►
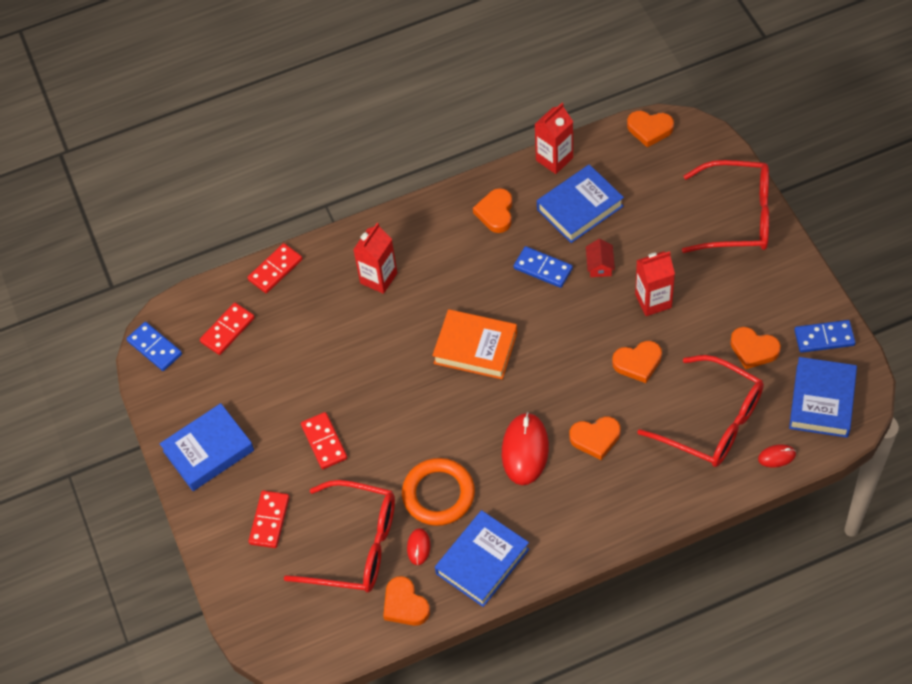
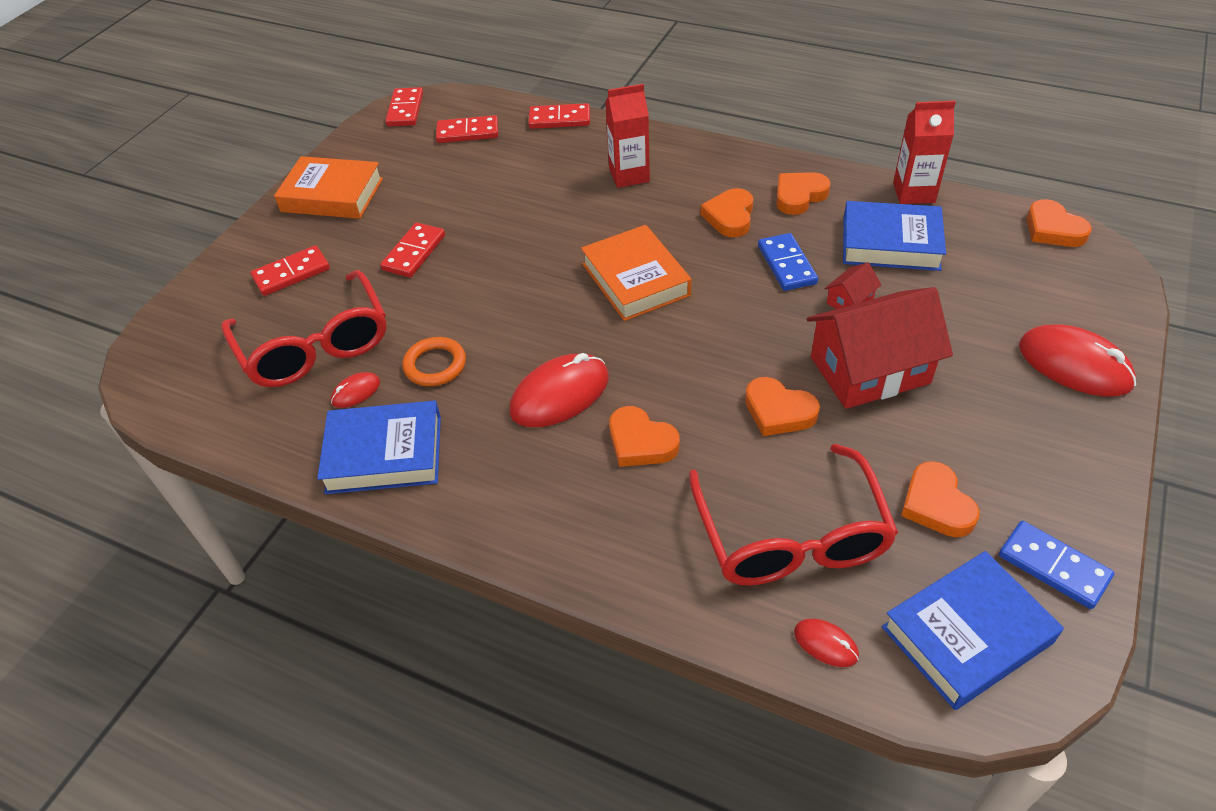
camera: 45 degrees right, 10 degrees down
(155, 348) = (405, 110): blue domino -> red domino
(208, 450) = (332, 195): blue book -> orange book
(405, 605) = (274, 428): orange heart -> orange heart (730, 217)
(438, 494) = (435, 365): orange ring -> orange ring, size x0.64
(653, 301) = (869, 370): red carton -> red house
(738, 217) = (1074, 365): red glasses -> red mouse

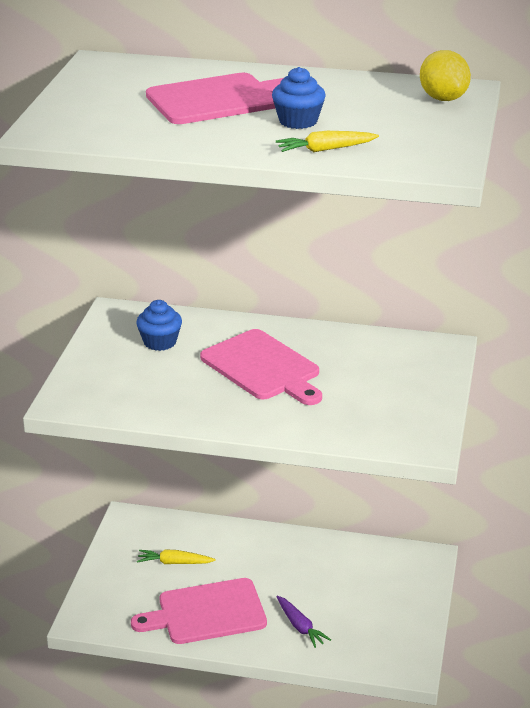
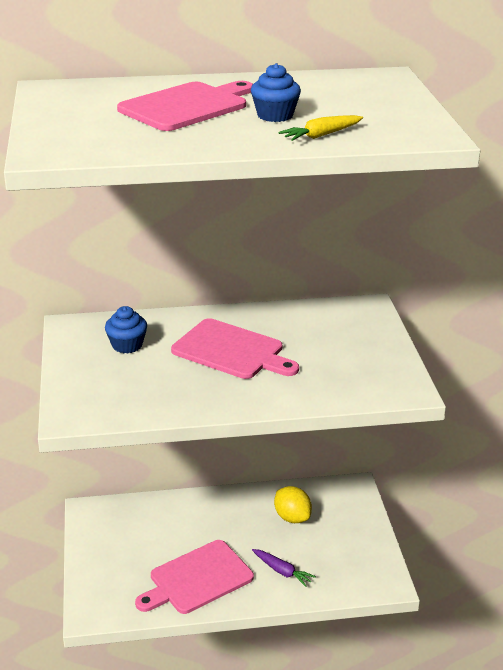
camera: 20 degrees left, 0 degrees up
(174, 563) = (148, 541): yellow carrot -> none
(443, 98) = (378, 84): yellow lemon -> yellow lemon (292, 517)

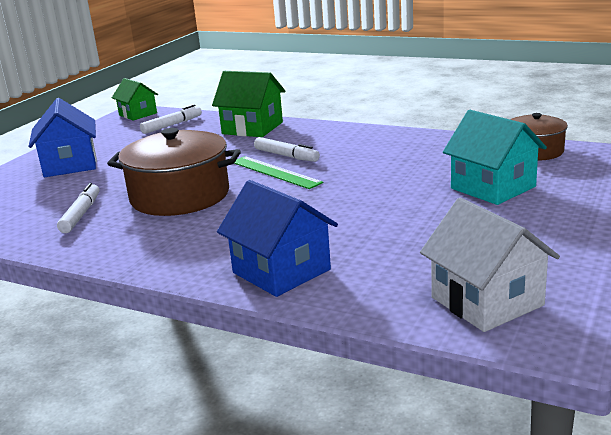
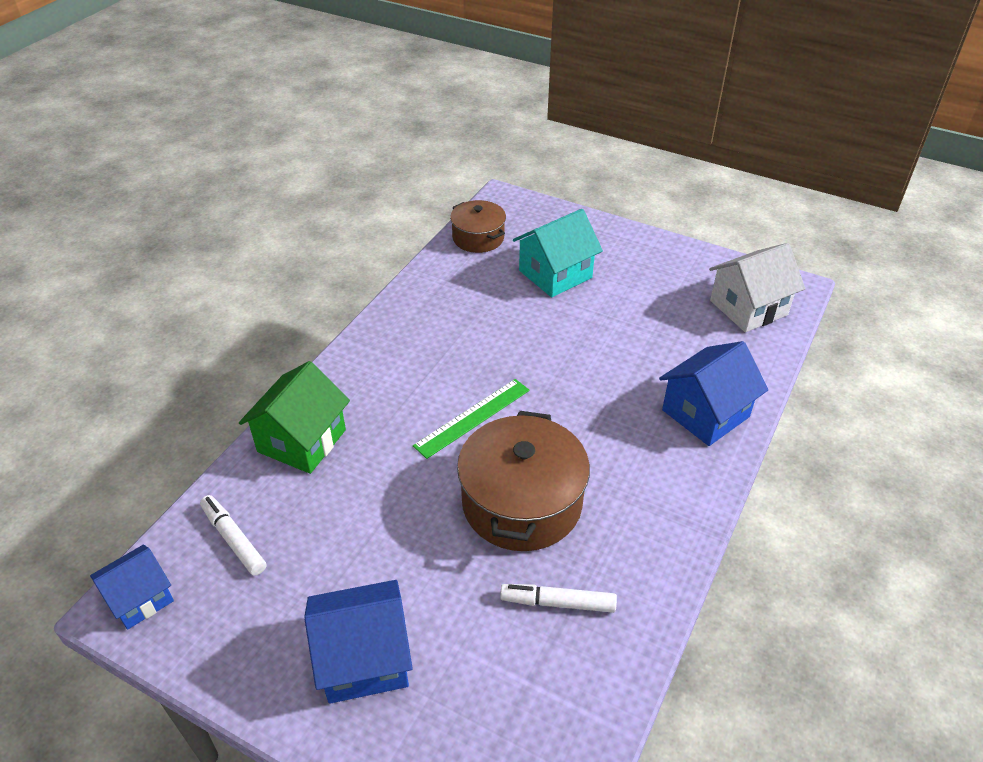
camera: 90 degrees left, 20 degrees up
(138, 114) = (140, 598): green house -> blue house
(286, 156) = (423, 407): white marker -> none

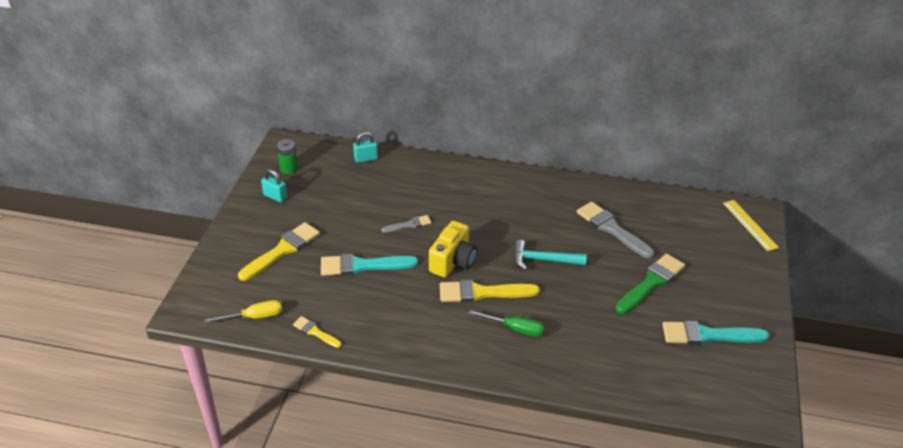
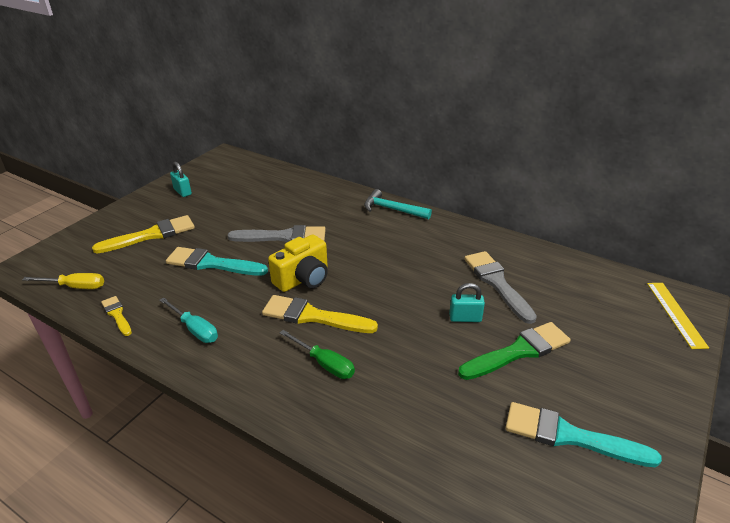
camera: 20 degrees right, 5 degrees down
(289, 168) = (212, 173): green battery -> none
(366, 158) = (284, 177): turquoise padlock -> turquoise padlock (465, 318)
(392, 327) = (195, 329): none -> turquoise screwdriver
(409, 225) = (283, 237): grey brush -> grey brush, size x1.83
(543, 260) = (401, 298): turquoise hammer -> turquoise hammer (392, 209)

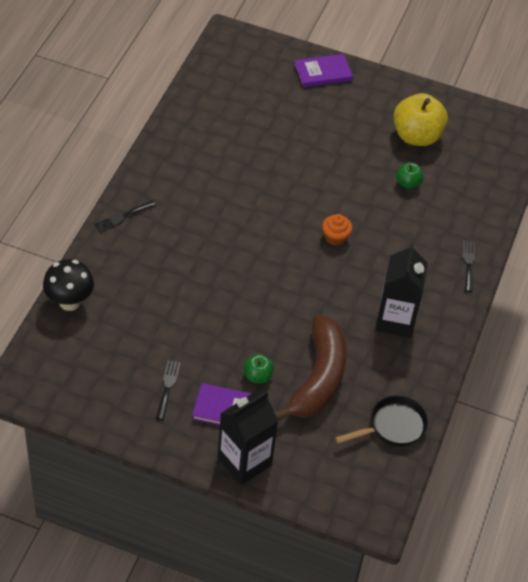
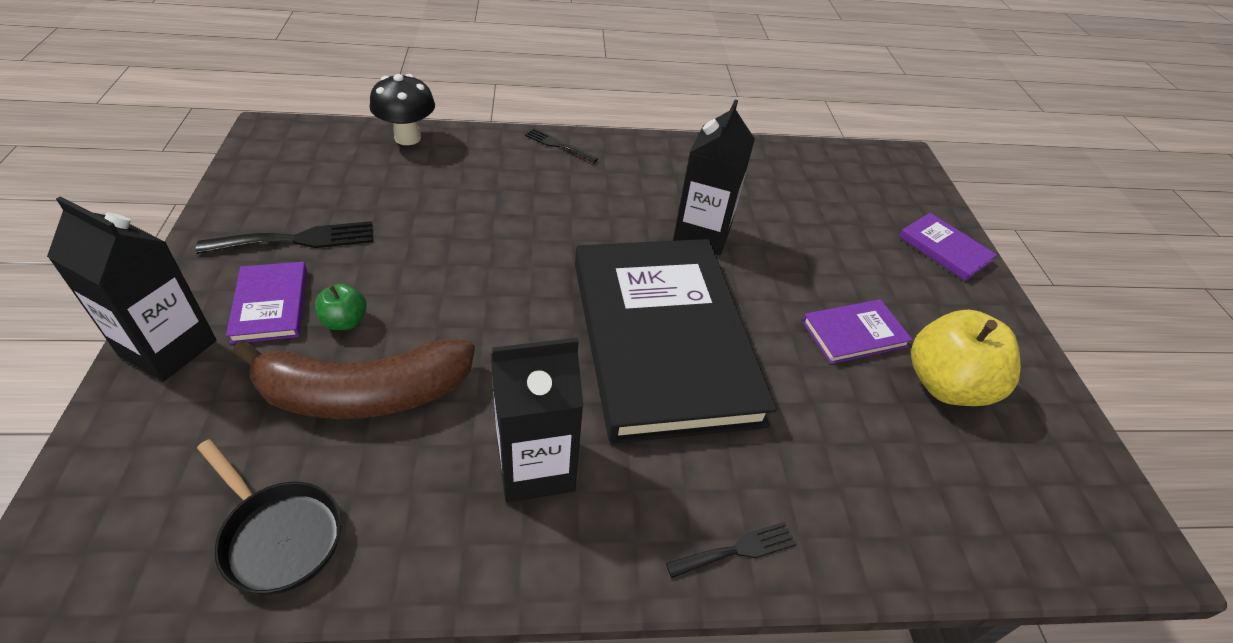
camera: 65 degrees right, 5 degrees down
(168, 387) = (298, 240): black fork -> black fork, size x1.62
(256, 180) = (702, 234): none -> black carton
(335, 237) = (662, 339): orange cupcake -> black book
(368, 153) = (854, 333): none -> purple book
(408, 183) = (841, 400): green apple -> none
◄
=== What you are asked to do ===
Beginning with the line that has "camera: 65 degrees right, 5 degrees down", set down every line of the entries above through the final one, unchanged.

=== Task solution ===
camera: 65 degrees right, 5 degrees down
(168, 387) = (298, 240): black fork -> black fork, size x1.62
(256, 180) = (702, 234): none -> black carton
(335, 237) = (662, 339): orange cupcake -> black book
(368, 153) = (854, 333): none -> purple book
(408, 183) = (841, 400): green apple -> none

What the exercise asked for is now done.